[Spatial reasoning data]
☆ ☆ ☆

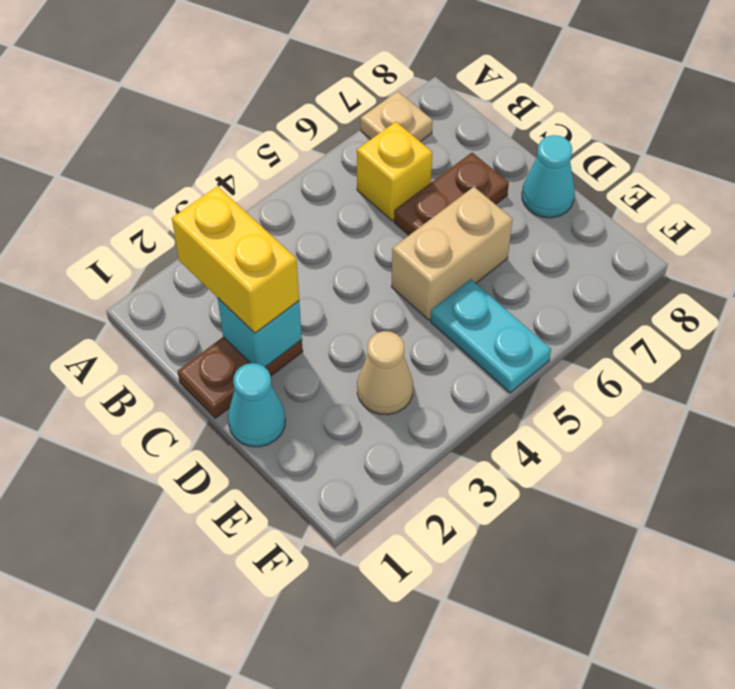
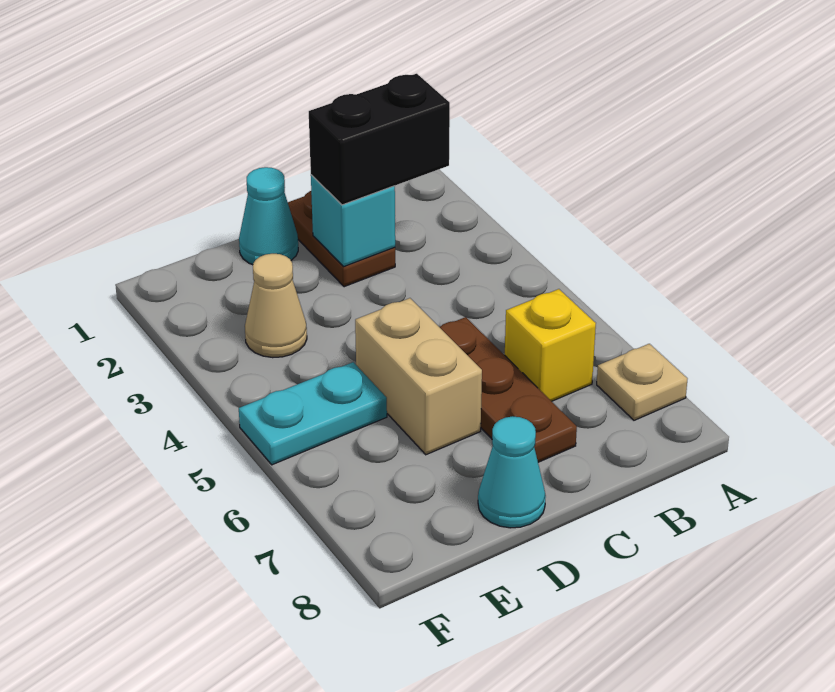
yellow 1x2 brick [172,186,299,333] -> black 1x2 brick [309,74,450,205]
brown 1x2 plate [394,153,509,235] -> brown 1x3 plate [440,317,577,462]

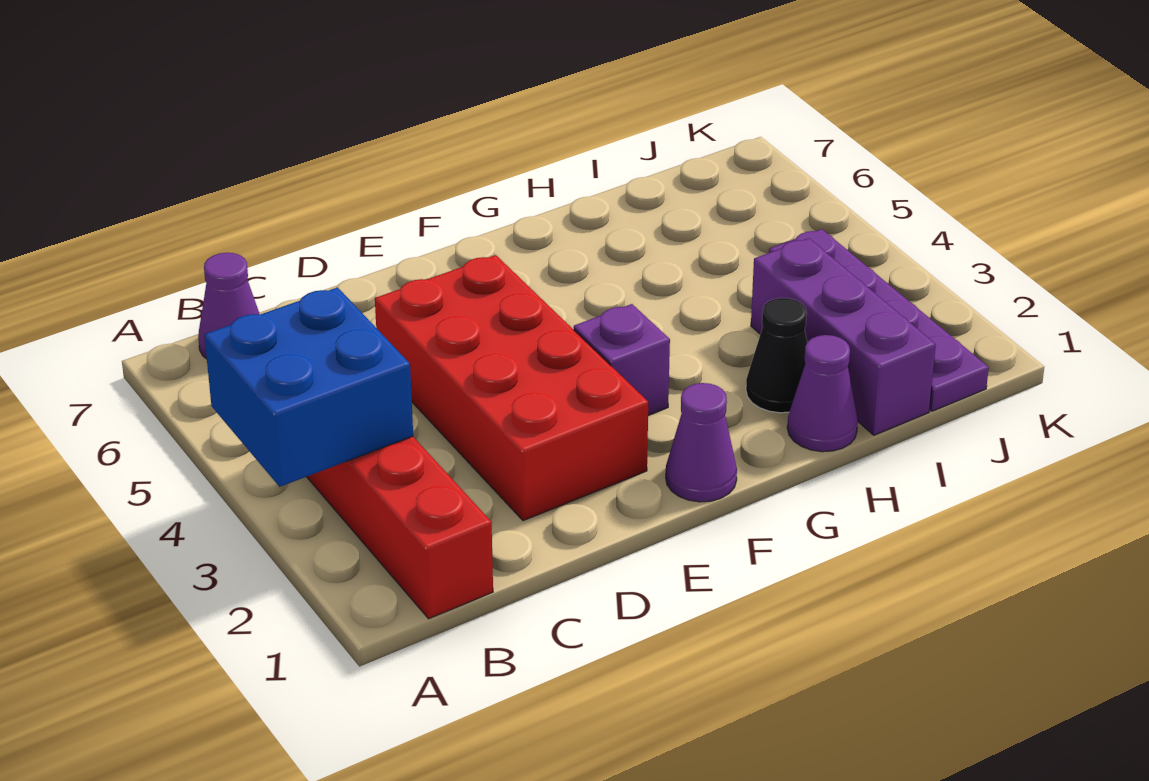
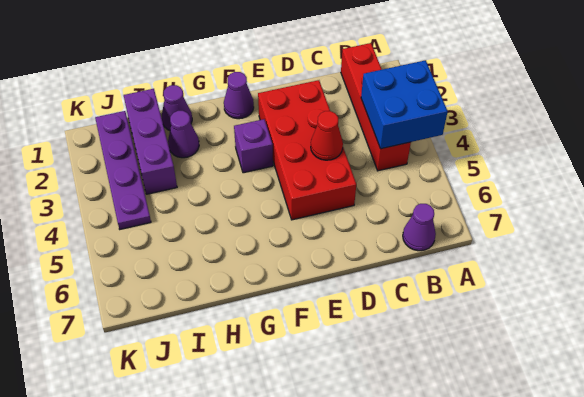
none -> red 1x1 cone [311,111,343,160]
black 1x1 cone [746,298,807,413] -> purple 1x1 cone [168,111,199,158]

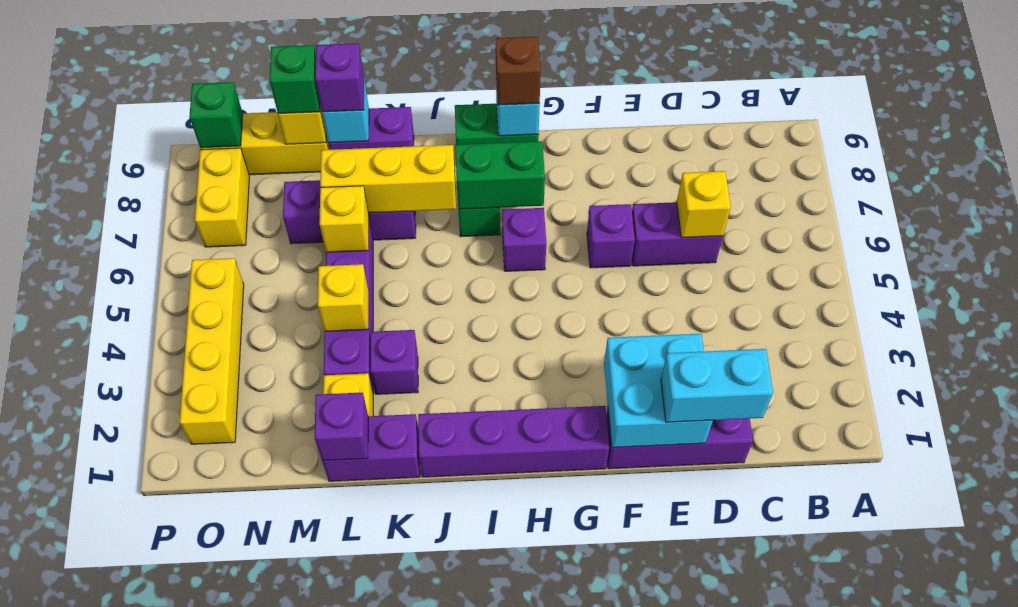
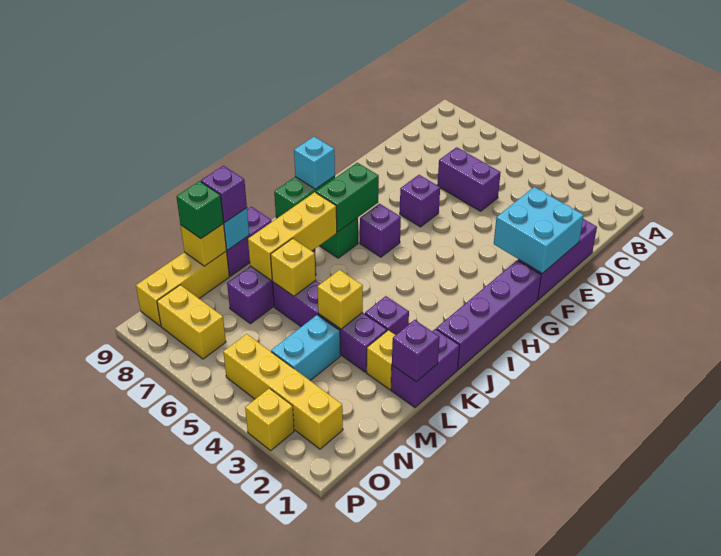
cyan 1x2 brick [661,349,773,422] -> cyan 1x2 brick moved to [271,315,340,380]
purple 1x2 brick [632,202,723,266] -> purple 1x2 brick turned to [437,147,501,211]
yellow 1x1 brick [677,171,731,238] -> yellow 1x1 brick moved to [245,388,294,450]
brown 1x1 brick [496,37,541,105] -> none
green 1x1 brick [189,82,243,148] -> none

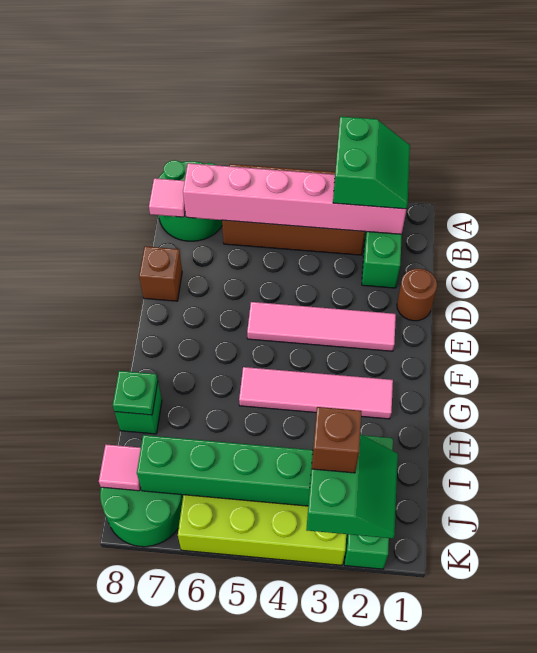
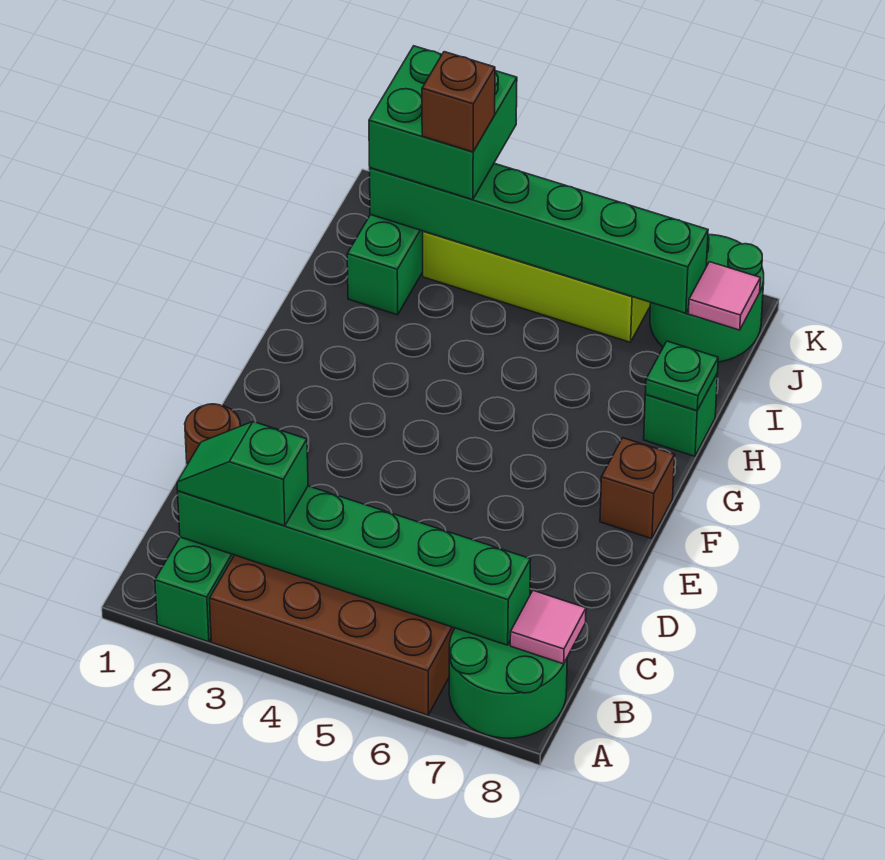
green 2x2 slope [333,116,410,209] -> green 1x2 slope [177,422,308,526]
pink 1x6 brick [183,163,407,234] -> green 1x6 brick [178,486,531,645]
brown 1x1 brick [139,246,182,301] -> brown 1x1 brick moved to [600,438,675,539]
pink 1x4 tile [247,302,396,351] -> none
pink 1x4 tile [239,367,393,419] -> none
green 2x2 slope [306,434,398,538] -> green 2x2 brick [369,46,517,200]

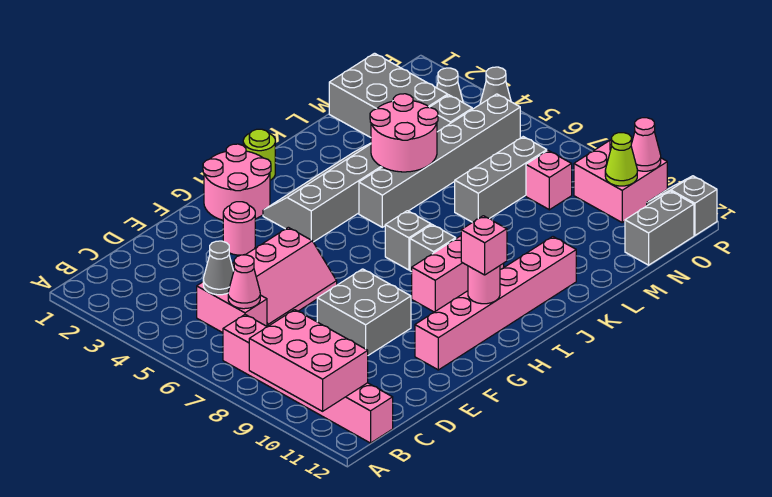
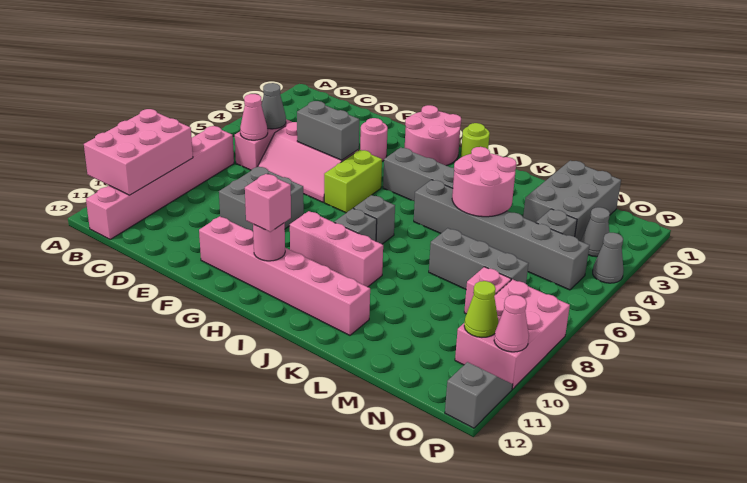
none -> lime 1x2 brick [324,150,382,213]
grey 1x2 brick [625,191,694,265] -> grey 1x2 brick moved to [297,101,359,160]
pink 2x2 brick [574,139,667,222] -> pink 2x3 brick [455,279,570,389]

☆ ☆ ☆

[Your instructions] Repeat each record verbatim, pictures excluded.

[Task solution]
yellow 1x2 brick [172,186,299,333] -> black 1x2 brick [309,74,450,205]
brown 1x2 plate [394,153,509,235] -> brown 1x3 plate [440,317,577,462]

none -> red 1x1 cone [311,111,343,160]
black 1x1 cone [746,298,807,413] -> purple 1x1 cone [168,111,199,158]

cyan 1x2 brick [661,349,773,422] -> cyan 1x2 brick moved to [271,315,340,380]
purple 1x2 brick [632,202,723,266] -> purple 1x2 brick turned to [437,147,501,211]
yellow 1x1 brick [677,171,731,238] -> yellow 1x1 brick moved to [245,388,294,450]
brown 1x1 brick [496,37,541,105] -> none
green 1x1 brick [189,82,243,148] -> none

green 2x2 slope [333,116,410,209] -> green 1x2 slope [177,422,308,526]
pink 1x6 brick [183,163,407,234] -> green 1x6 brick [178,486,531,645]
brown 1x1 brick [139,246,182,301] -> brown 1x1 brick moved to [600,438,675,539]
pink 1x4 tile [247,302,396,351] -> none
pink 1x4 tile [239,367,393,419] -> none
green 2x2 slope [306,434,398,538] -> green 2x2 brick [369,46,517,200]

none -> lime 1x2 brick [324,150,382,213]
grey 1x2 brick [625,191,694,265] -> grey 1x2 brick moved to [297,101,359,160]
pink 2x2 brick [574,139,667,222] -> pink 2x3 brick [455,279,570,389]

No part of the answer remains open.